[Opening Dataset extract section]

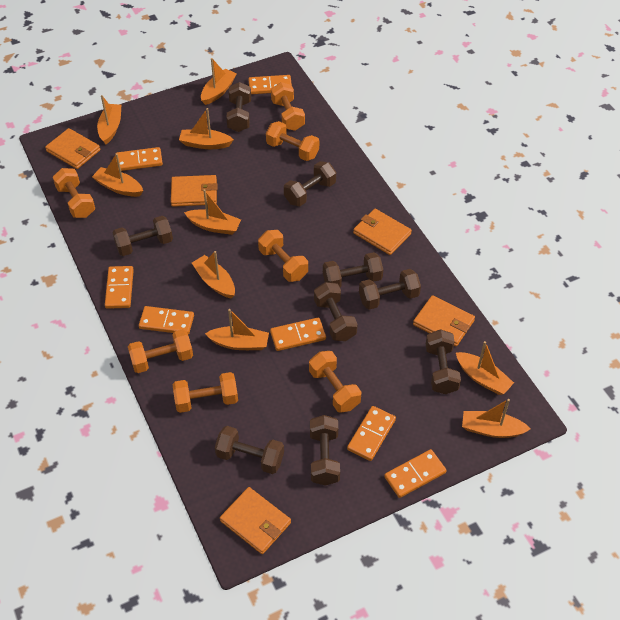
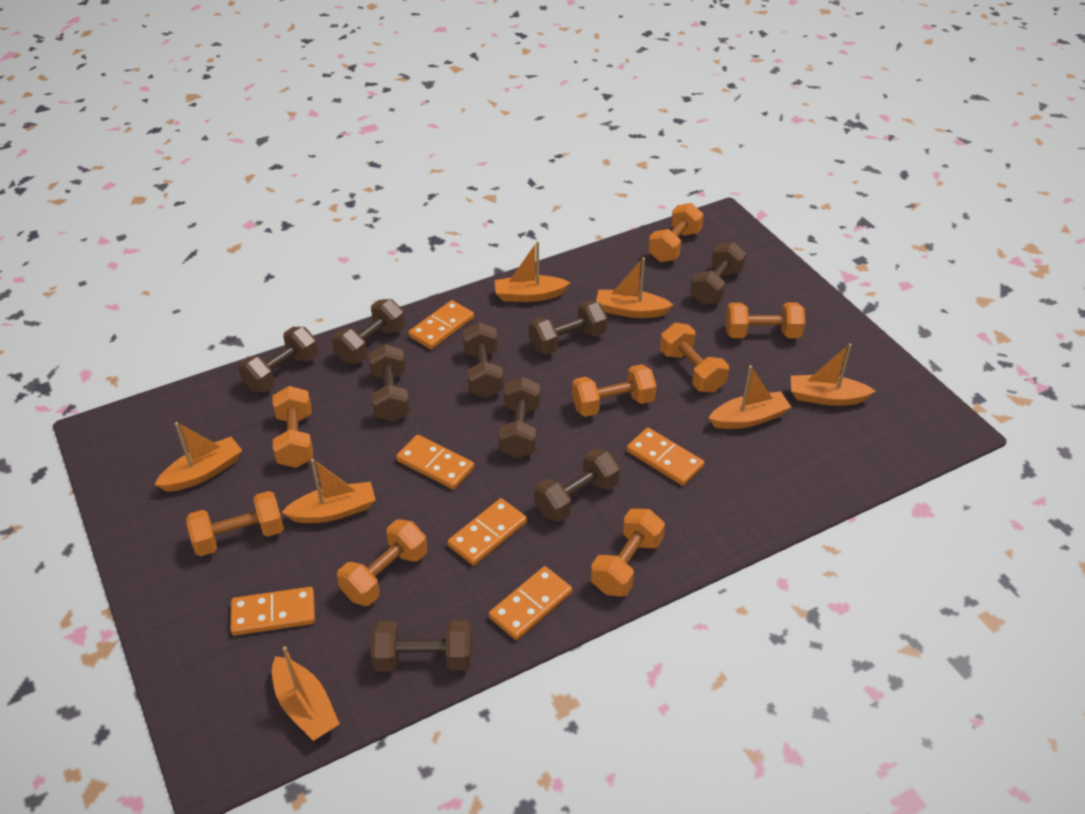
orange boat: 9 -> 7
orange domino: 7 -> 6
orange dumbbell: 7 -> 8
orange wallet: 5 -> 0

[Closing Dataset extract section]

● **Work instructions**
Type the lines above out again exactly as they appear, skipping every picture.

● **Expected output**
orange boat: 9 -> 7
orange domino: 7 -> 6
orange dumbbell: 7 -> 8
orange wallet: 5 -> 0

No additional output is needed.